◆ WORK TO COMPLETE
Each entry below needs to be transcribed verbatim; the images should not appear.

[Per-object count records]
= = = = =
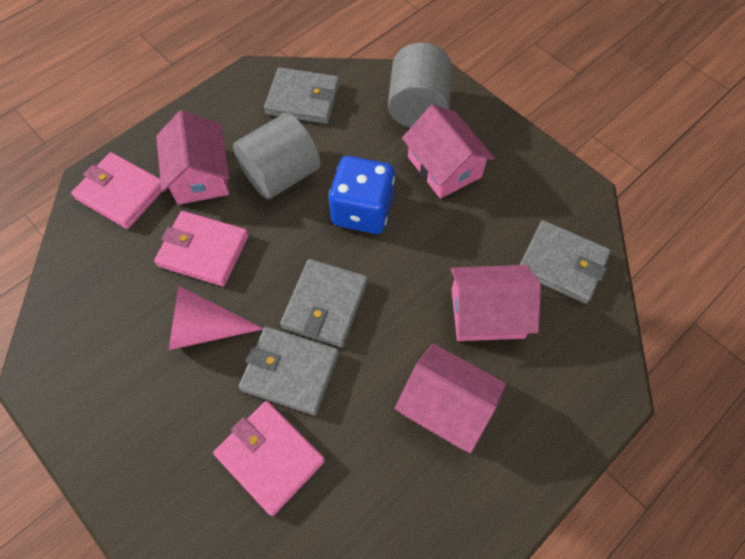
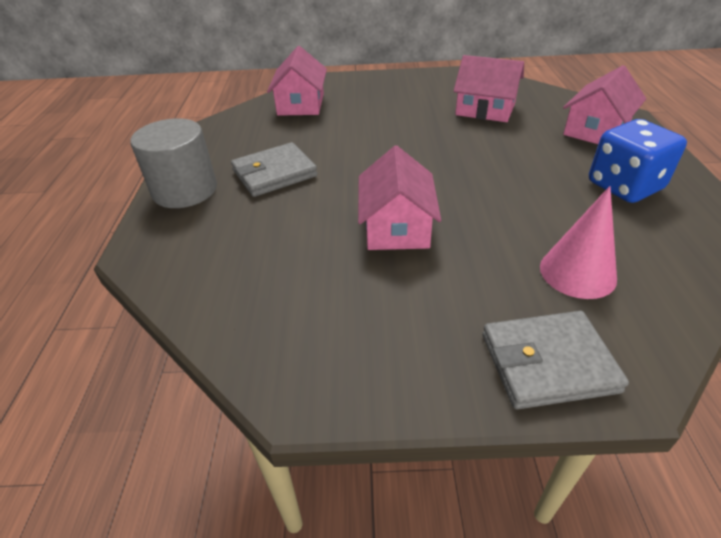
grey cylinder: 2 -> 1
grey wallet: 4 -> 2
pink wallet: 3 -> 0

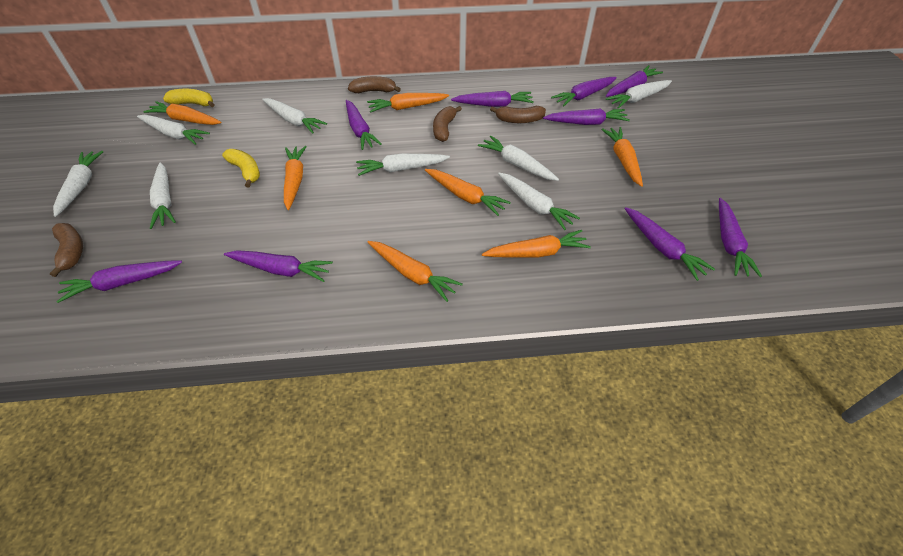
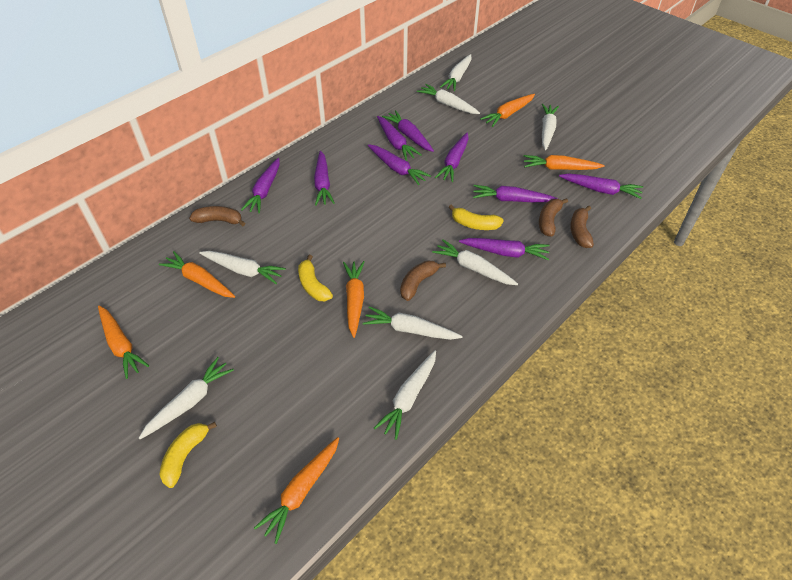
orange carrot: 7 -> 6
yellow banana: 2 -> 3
= = = = =
◆ ANSWER TO THE EXERCISE
grey cylinder: 2 -> 1
grey wallet: 4 -> 2
pink wallet: 3 -> 0

orange carrot: 7 -> 6
yellow banana: 2 -> 3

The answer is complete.